(DATA FOR PROCESSING):
※

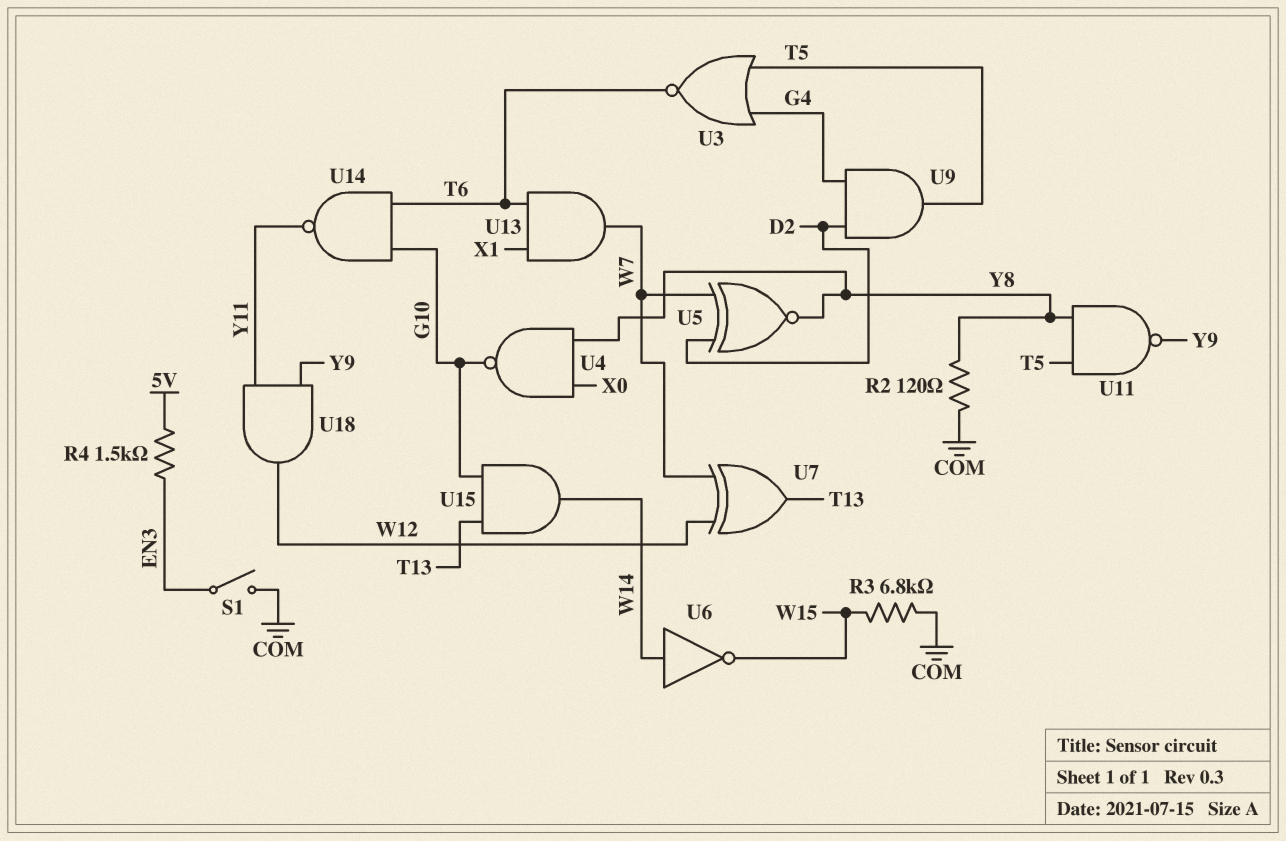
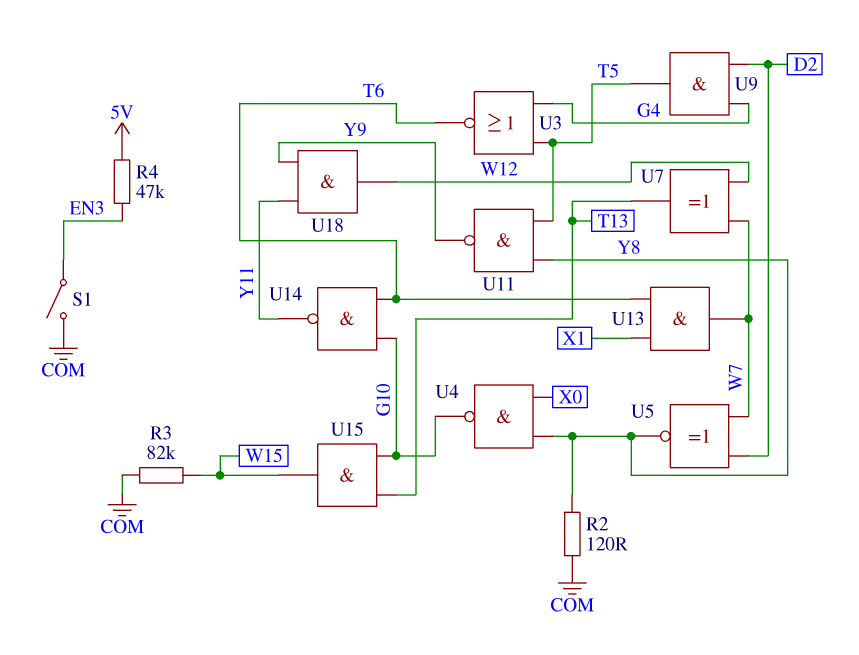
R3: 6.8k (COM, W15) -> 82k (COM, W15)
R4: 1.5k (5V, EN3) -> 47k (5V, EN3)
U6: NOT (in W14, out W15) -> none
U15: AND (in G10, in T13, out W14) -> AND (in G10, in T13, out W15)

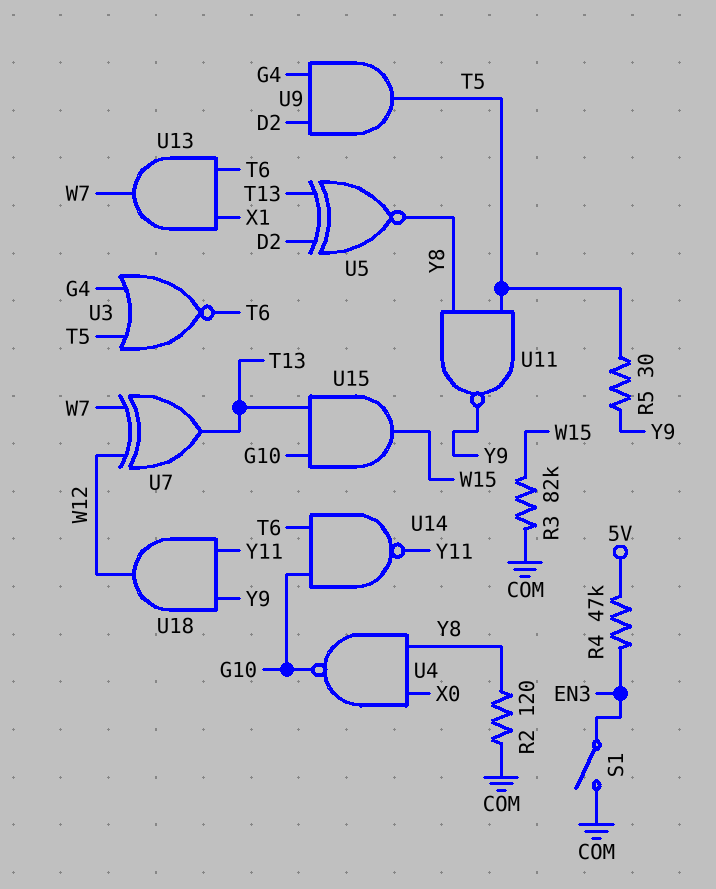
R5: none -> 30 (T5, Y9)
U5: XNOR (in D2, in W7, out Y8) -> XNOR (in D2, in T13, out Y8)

※

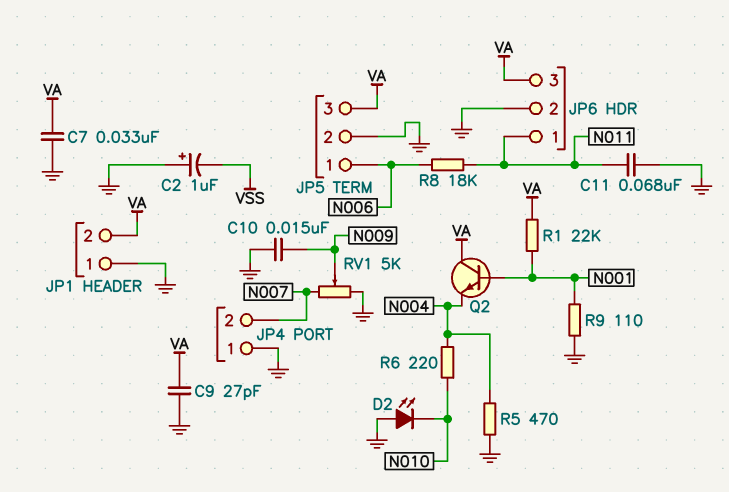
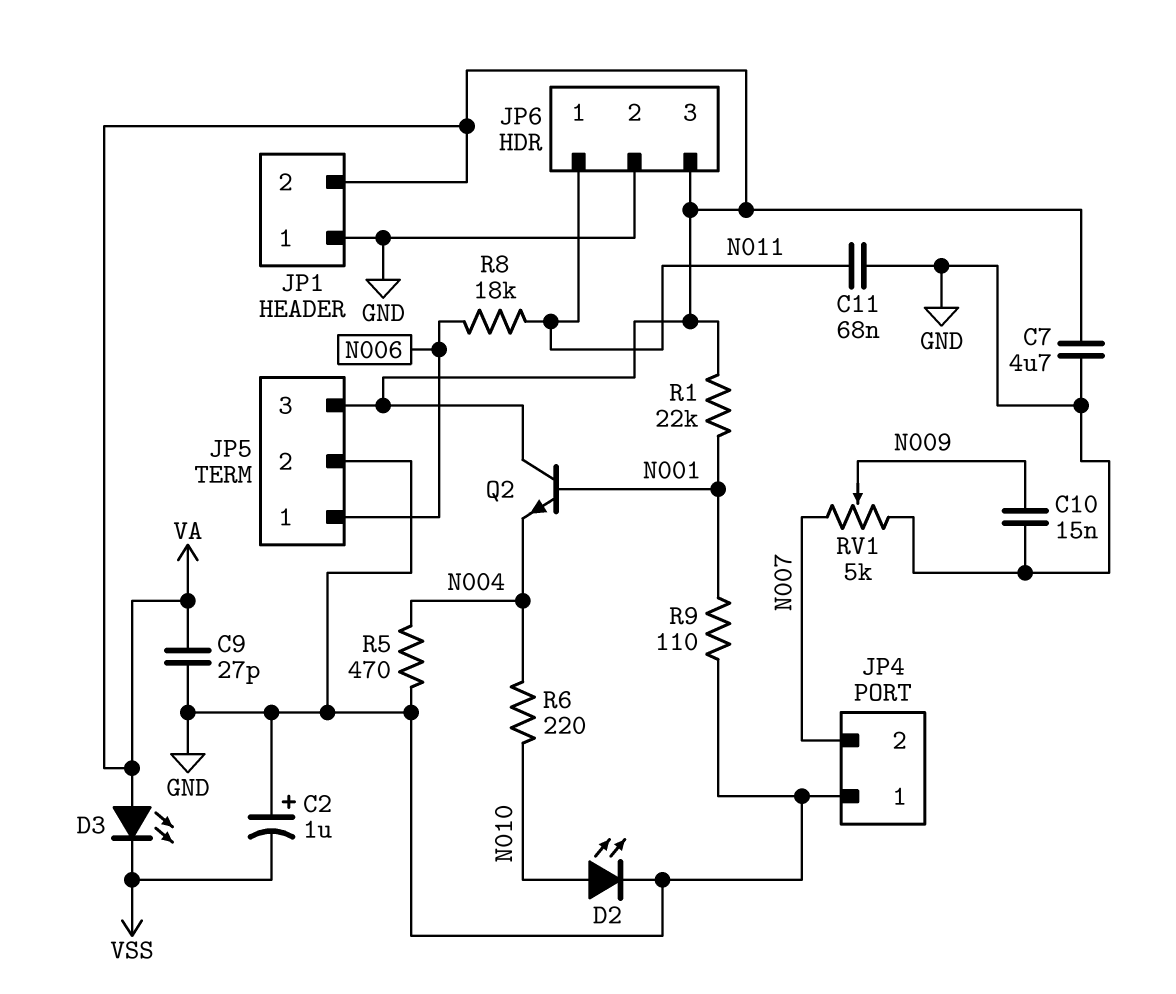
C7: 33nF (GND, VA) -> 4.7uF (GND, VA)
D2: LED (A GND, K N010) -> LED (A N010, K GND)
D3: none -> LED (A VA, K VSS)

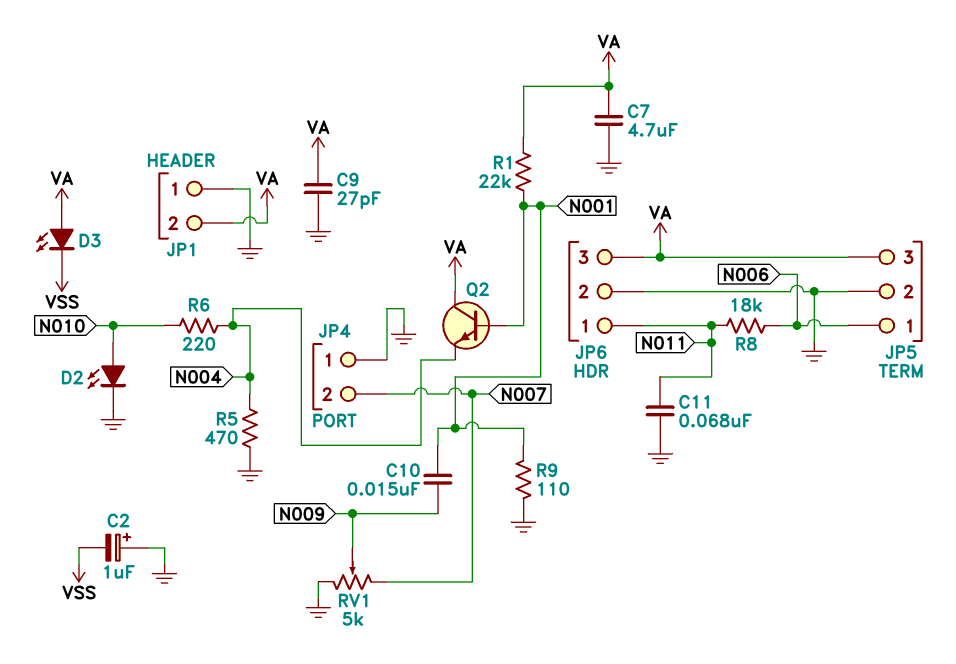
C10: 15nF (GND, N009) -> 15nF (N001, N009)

※

(WHAT IS REQUIRED):
Reproduce word for word, with pictures dropped, only the part of the material above that opens with the line containing "R4: 1.5k (5V, EN3) -> 47k (5V, EN3)" and closes with the line containing "U5: XNOR (in".

(SOLUTION BELOW):
R4: 1.5k (5V, EN3) -> 47k (5V, EN3)
U6: NOT (in W14, out W15) -> none
U15: AND (in G10, in T13, out W14) -> AND (in G10, in T13, out W15)

R5: none -> 30 (T5, Y9)
U5: XNOR (in D2, in W7, out Y8) -> XNOR (in D2, in T13, out Y8)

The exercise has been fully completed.